**Exercise objective**
Produce a copy of every line in the records that holds the string "yellow".

(Before-and-after object listings)

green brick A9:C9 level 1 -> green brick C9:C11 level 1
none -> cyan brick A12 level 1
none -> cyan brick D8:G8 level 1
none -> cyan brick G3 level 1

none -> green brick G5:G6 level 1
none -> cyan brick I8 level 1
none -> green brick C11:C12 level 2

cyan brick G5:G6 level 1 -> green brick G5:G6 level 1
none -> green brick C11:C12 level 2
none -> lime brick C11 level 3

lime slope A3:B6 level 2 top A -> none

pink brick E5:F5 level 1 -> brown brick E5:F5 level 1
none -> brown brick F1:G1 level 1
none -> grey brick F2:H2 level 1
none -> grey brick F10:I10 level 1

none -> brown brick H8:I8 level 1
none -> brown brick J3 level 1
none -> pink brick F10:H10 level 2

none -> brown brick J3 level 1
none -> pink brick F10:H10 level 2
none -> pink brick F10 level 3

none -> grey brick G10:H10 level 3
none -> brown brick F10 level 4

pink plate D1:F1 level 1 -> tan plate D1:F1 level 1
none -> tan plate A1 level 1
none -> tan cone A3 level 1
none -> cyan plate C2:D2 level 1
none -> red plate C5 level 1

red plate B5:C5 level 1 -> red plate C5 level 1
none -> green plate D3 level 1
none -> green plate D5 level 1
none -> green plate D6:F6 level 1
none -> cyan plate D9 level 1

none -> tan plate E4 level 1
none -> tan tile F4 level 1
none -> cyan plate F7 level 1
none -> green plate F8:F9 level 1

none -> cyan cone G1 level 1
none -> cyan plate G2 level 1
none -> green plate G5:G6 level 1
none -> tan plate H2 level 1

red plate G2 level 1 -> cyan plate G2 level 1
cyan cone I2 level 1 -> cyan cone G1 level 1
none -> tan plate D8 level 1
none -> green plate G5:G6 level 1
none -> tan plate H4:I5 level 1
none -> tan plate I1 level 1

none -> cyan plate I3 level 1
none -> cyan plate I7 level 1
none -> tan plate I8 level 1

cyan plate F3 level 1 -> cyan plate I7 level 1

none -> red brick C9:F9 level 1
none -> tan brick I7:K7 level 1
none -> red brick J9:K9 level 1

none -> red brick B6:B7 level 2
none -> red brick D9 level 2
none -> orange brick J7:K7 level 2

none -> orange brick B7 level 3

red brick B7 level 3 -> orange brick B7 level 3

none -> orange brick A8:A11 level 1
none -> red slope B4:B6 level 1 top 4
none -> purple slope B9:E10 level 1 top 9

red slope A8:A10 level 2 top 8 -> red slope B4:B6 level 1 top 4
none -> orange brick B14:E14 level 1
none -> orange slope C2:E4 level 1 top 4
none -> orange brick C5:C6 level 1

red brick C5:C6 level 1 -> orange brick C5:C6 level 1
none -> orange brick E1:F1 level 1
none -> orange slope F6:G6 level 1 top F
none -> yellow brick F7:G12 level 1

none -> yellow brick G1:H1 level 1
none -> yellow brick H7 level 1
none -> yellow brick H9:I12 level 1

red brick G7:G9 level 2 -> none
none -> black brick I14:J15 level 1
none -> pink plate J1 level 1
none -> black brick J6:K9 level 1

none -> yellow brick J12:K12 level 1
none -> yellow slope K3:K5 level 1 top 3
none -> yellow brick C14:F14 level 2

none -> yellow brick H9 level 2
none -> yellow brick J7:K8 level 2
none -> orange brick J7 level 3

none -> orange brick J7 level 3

**Task result**
none -> yellow brick F7:G12 level 1
none -> yellow brick G1:H1 level 1
none -> yellow brick H7 level 1
none -> yellow brick H9:I12 level 1
none -> yellow brick J12:K12 level 1
none -> yellow slope K3:K5 level 1 top 3
none -> yellow brick C14:F14 level 2
none -> yellow brick H9 level 2
none -> yellow brick J7:K8 level 2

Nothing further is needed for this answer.